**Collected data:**
*****

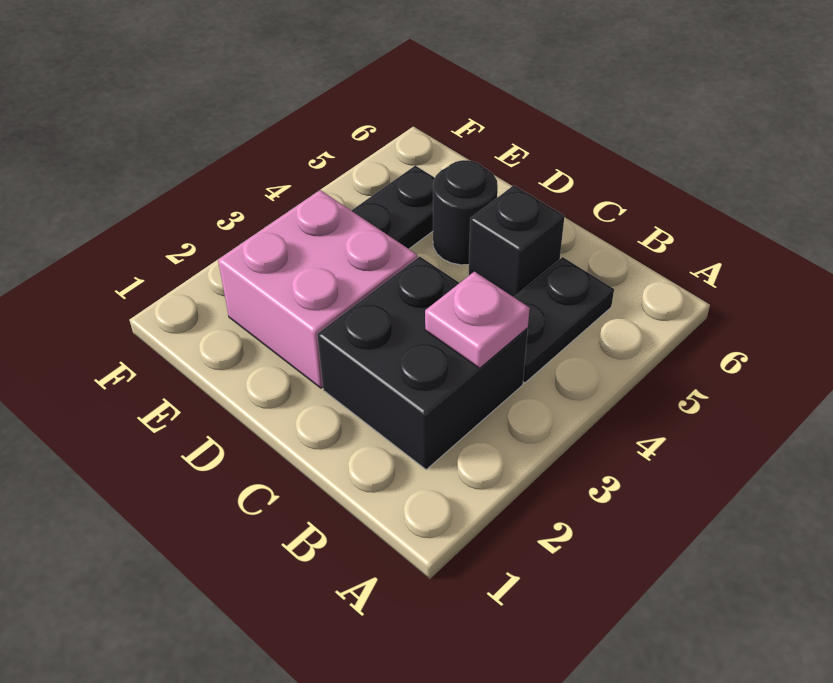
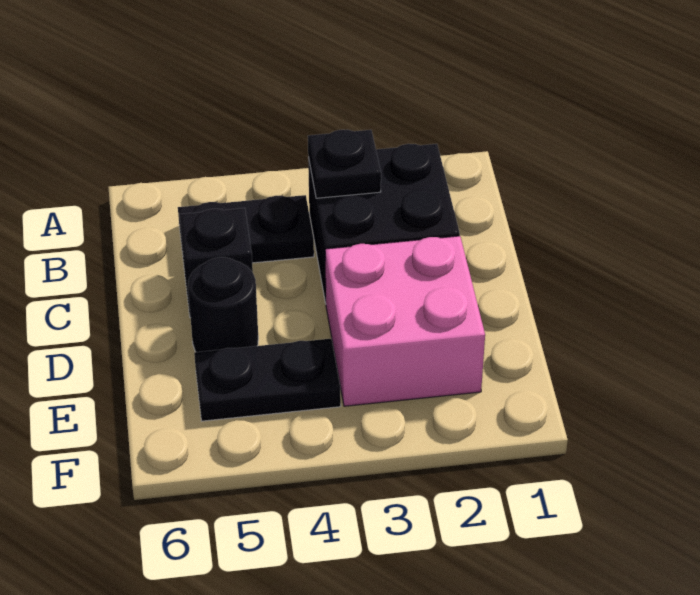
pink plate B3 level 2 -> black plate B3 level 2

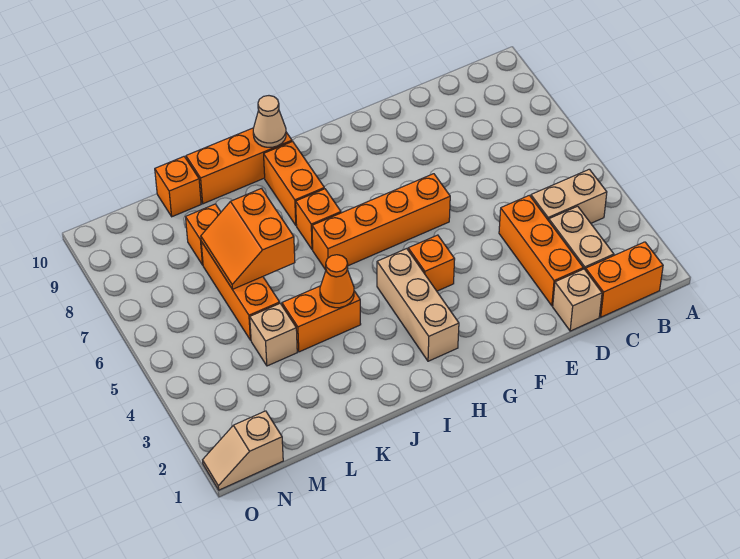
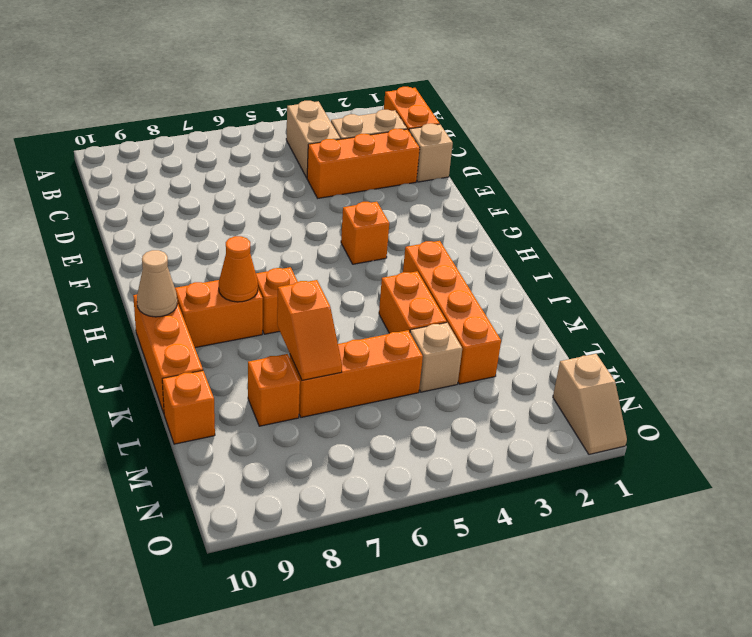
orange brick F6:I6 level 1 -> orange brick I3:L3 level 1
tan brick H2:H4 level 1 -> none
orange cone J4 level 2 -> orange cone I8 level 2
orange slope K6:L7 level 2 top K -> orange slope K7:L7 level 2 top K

*****

**WHAT THE TASK ASKS:** Exactly and only the lines from the one containing "tan brick H2:H4 level 1 -> none" to the end of the entries above are to be written out.

**RESULT:**
tan brick H2:H4 level 1 -> none
orange cone J4 level 2 -> orange cone I8 level 2
orange slope K6:L7 level 2 top K -> orange slope K7:L7 level 2 top K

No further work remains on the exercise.